◆ Exercise brief ◆
For this exercise, repeat the records below exactly and omit every picture.

::::::::::

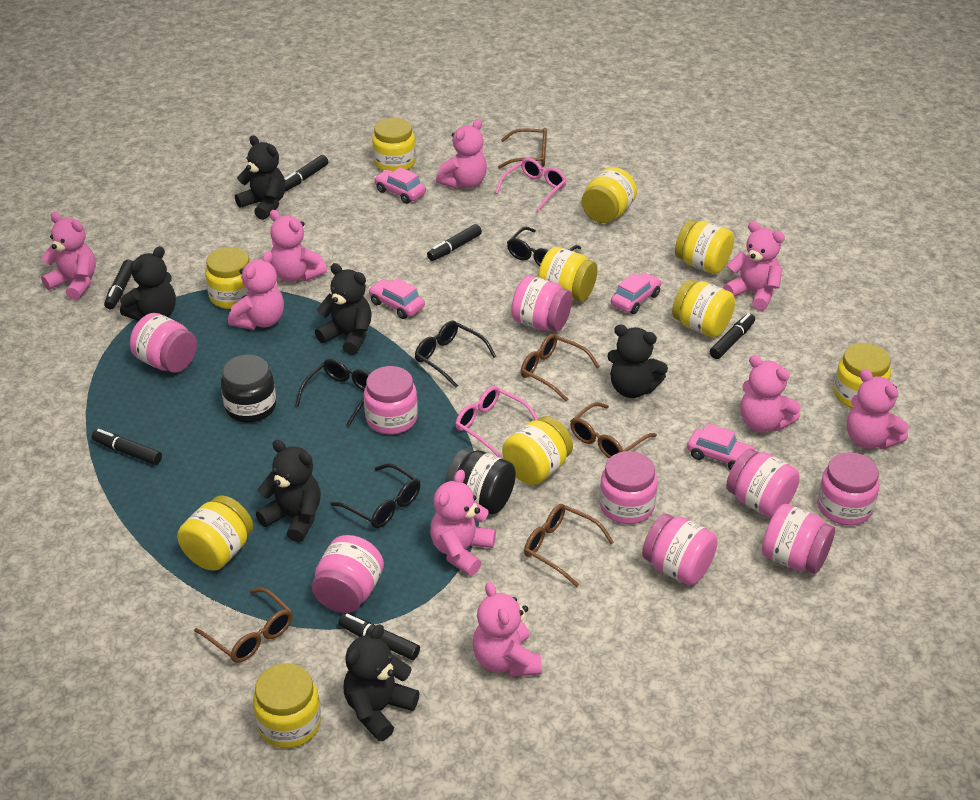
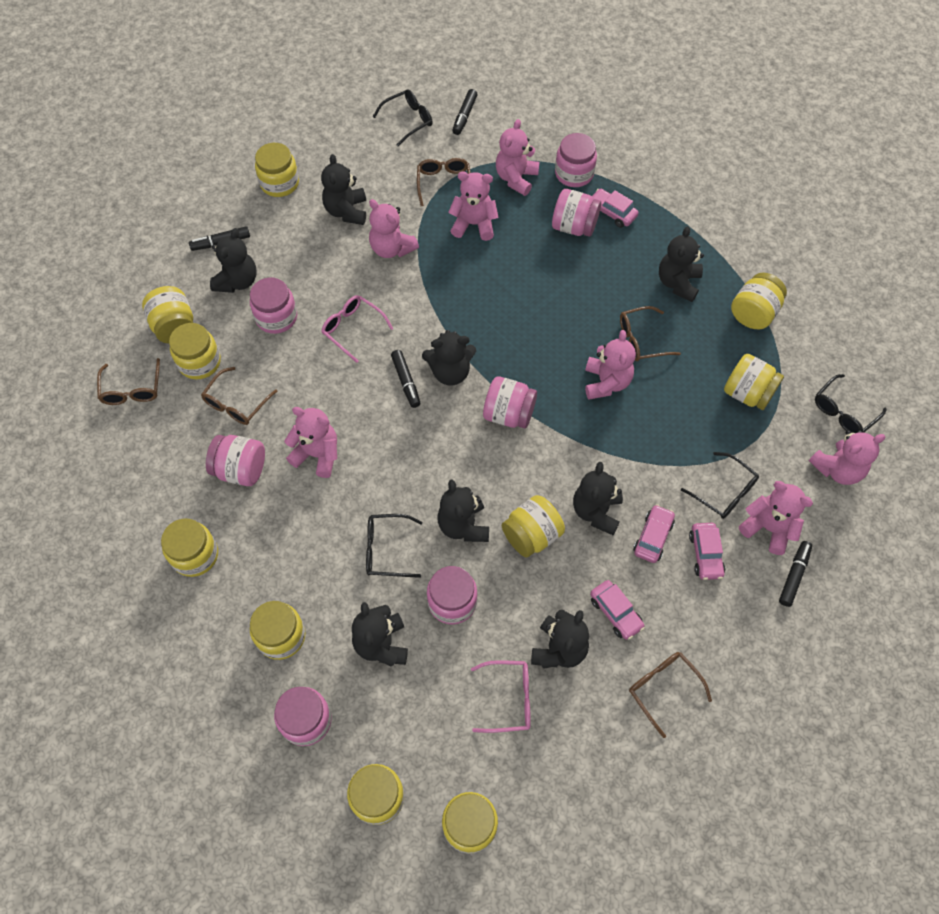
black jar: 2 -> 0
black marker: 6 -> 4
black teddy bear: 6 -> 8
pink jar: 9 -> 7
pink teddy bear: 9 -> 7

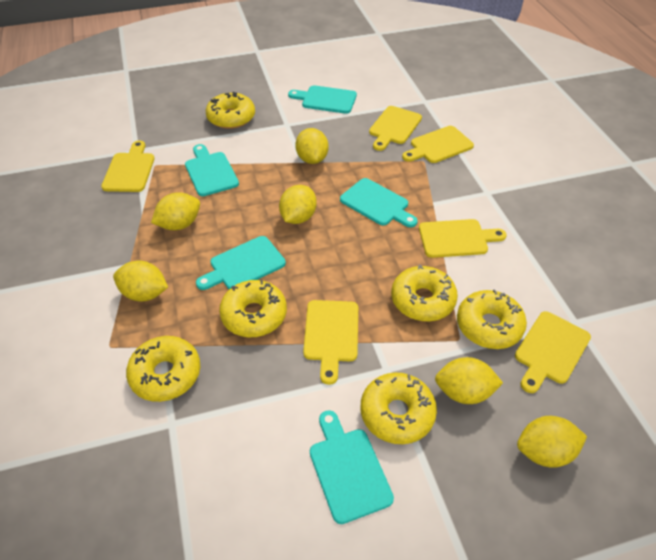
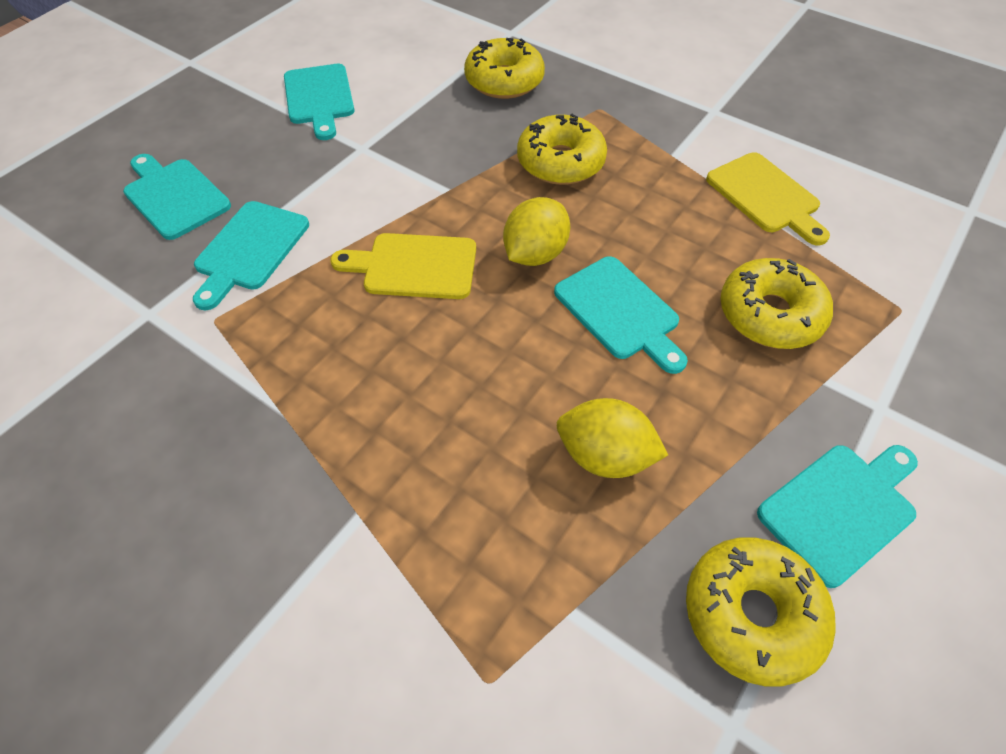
yellow cutting board: 6 -> 2
yellow donut: 6 -> 4
yellow lemon: 6 -> 2

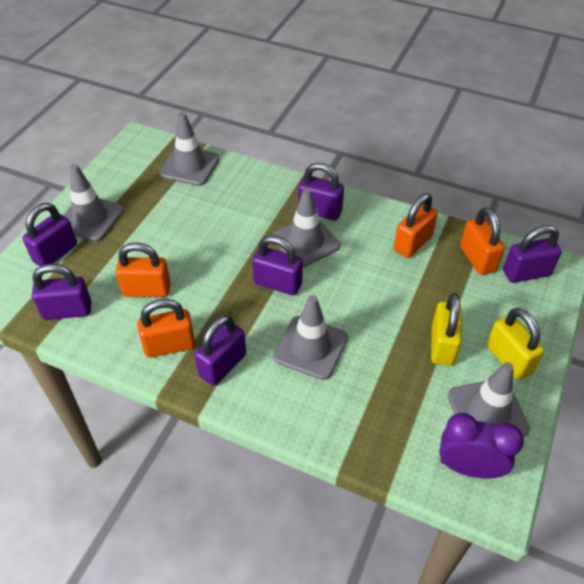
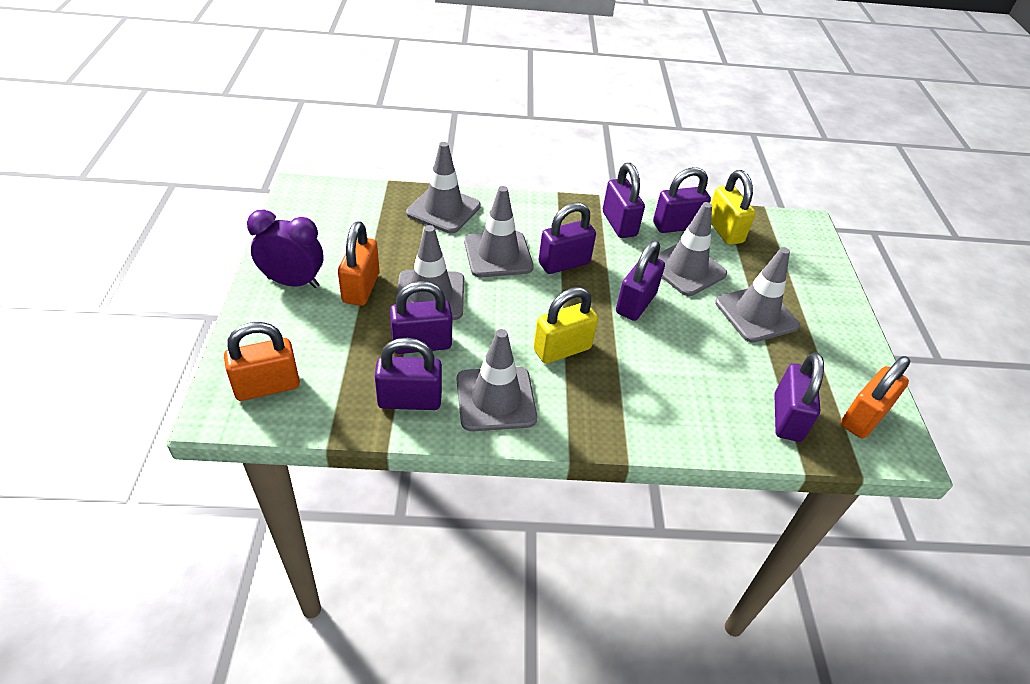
grey traffic cone: 5 -> 6
orange padlock: 4 -> 3
purple padlock: 6 -> 7

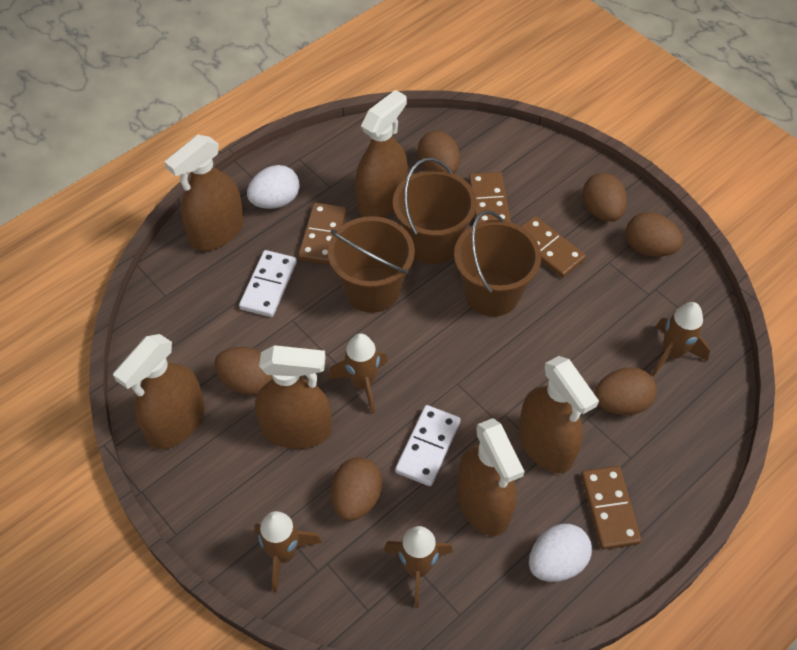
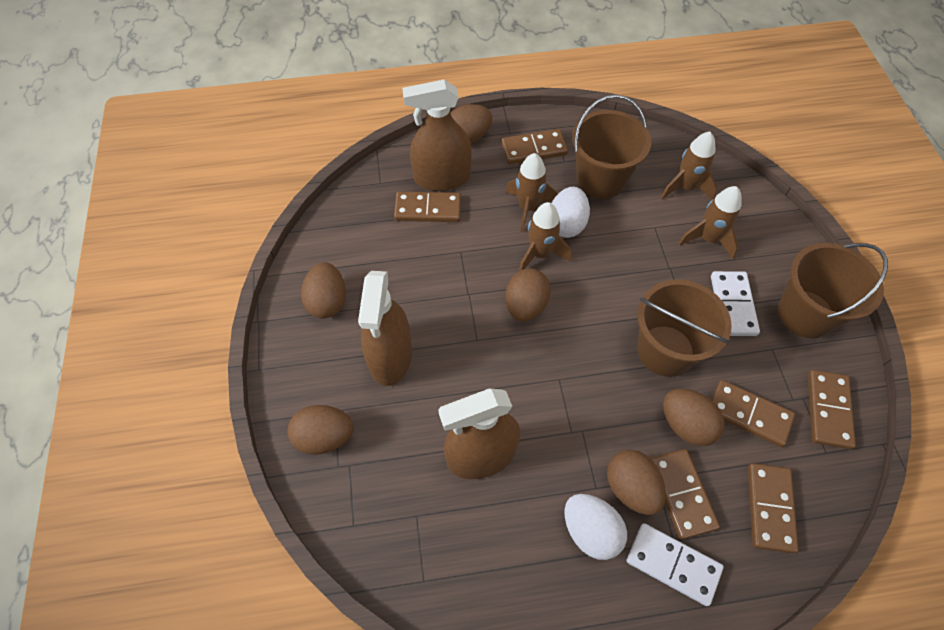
brown domino: 4 -> 6
brown spray bottle: 6 -> 3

::::::::::

◆ Output for this exercise ◆
black jar: 2 -> 0
black marker: 6 -> 4
black teddy bear: 6 -> 8
pink jar: 9 -> 7
pink teddy bear: 9 -> 7

yellow cutting board: 6 -> 2
yellow donut: 6 -> 4
yellow lemon: 6 -> 2

grey traffic cone: 5 -> 6
orange padlock: 4 -> 3
purple padlock: 6 -> 7

brown domino: 4 -> 6
brown spray bottle: 6 -> 3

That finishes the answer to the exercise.